• **TASK INSTRUCTIONS**: Please restate every line below exactly, without any pictures.

Segment Open

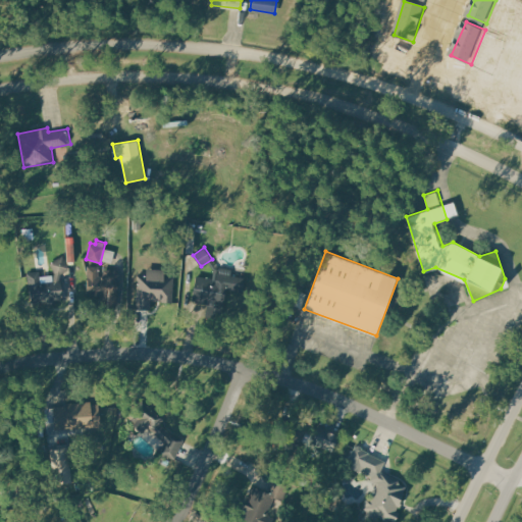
[(51,264),(58,275),(71,267),(64,255),(51,264)]
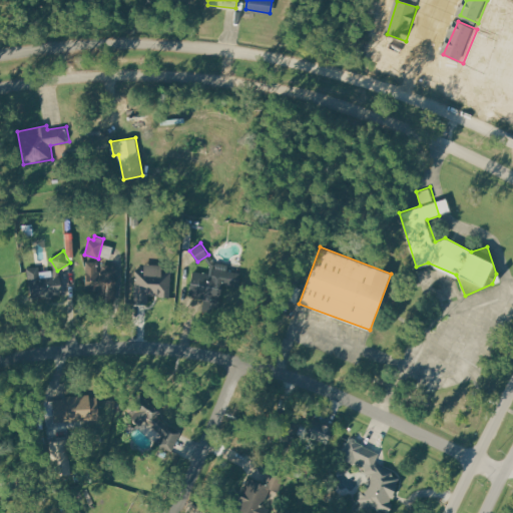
[(116,266),(115,303),(101,303),(101,292),(85,292),(86,262),(98,262),(98,271),(102,271),(102,265),(116,266)]
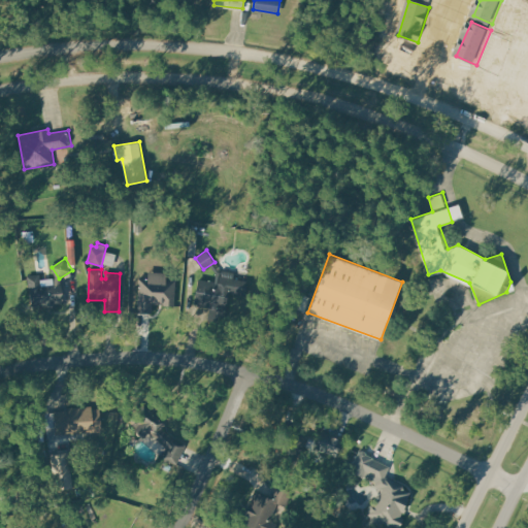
[(175,279),(174,304),(153,303),(152,312),(138,311),(140,278),(149,278),(150,272),(166,273),(166,278),(175,279)]
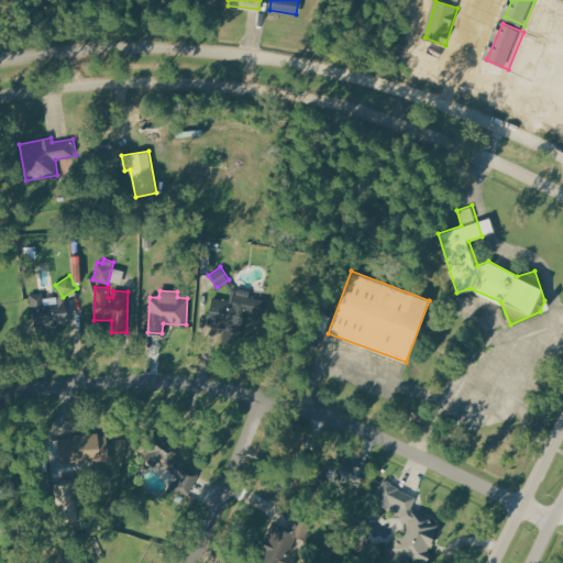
[(31,295),(35,329),(70,323),(67,300),(44,304),(43,293),(31,295)]
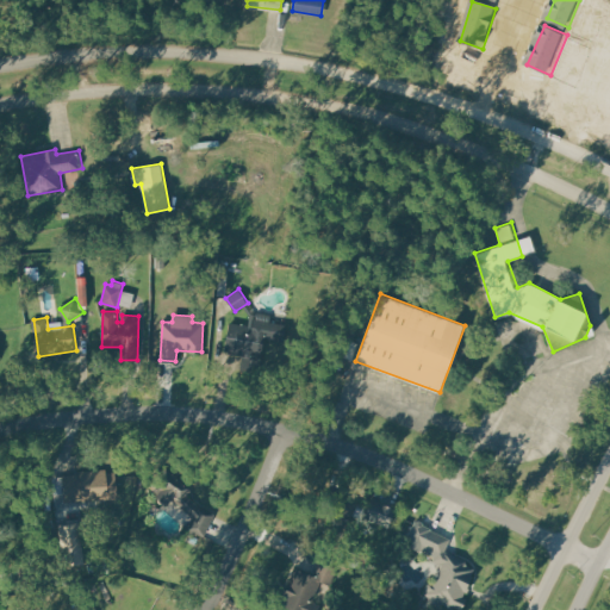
[(285,324),(282,340),(265,336),(261,360),(225,353),(231,321),(254,325),(255,318),(285,324)]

Segment Closed

• **RESULT**:
[(51,264),(58,275),(71,267),(64,255),(51,264)]
[(116,266),(115,303),(101,303),(101,292),(85,292),(86,262),(98,262),(98,271),(102,271),(102,265),(116,266)]
[(175,279),(174,304),(153,303),(152,312),(138,311),(140,278),(149,278),(150,272),(166,273),(166,278),(175,279)]
[(31,295),(35,329),(70,323),(67,300),(44,304),(43,293),(31,295)]
[(285,324),(282,340),(265,336),(261,360),(225,353),(231,321),(254,325),(255,318),(285,324)]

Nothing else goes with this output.